Problem details: Extract the final stretch of the data: the line that contains "Someone carried the crayon/violet" and every line after it, unaltered, and no other lines.

[Extracted records]

═══

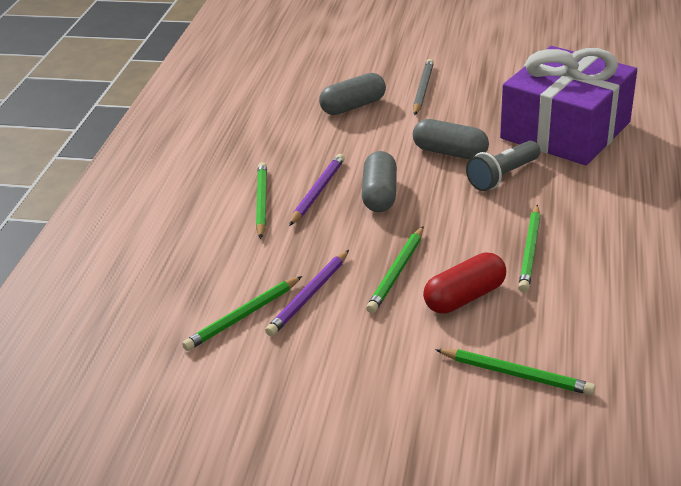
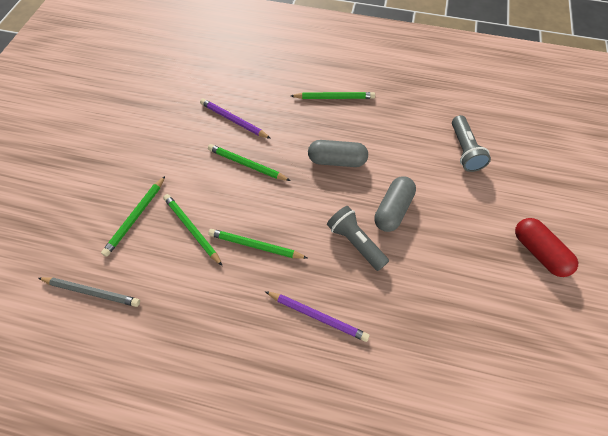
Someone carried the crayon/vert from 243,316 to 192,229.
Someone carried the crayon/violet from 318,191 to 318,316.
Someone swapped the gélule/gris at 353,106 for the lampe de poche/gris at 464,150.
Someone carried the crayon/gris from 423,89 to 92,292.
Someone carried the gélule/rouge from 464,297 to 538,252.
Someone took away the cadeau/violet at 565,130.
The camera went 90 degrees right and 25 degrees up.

═══

Final answer:
Someone carried the crayon/violet from 318,191 to 318,316.
Someone swapped the gélule/gris at 353,106 for the lampe de poche/gris at 464,150.
Someone carried the crayon/gris from 423,89 to 92,292.
Someone carried the gélule/rouge from 464,297 to 538,252.
Someone took away the cadeau/violet at 565,130.
The camera went 90 degrees right and 25 degrees up.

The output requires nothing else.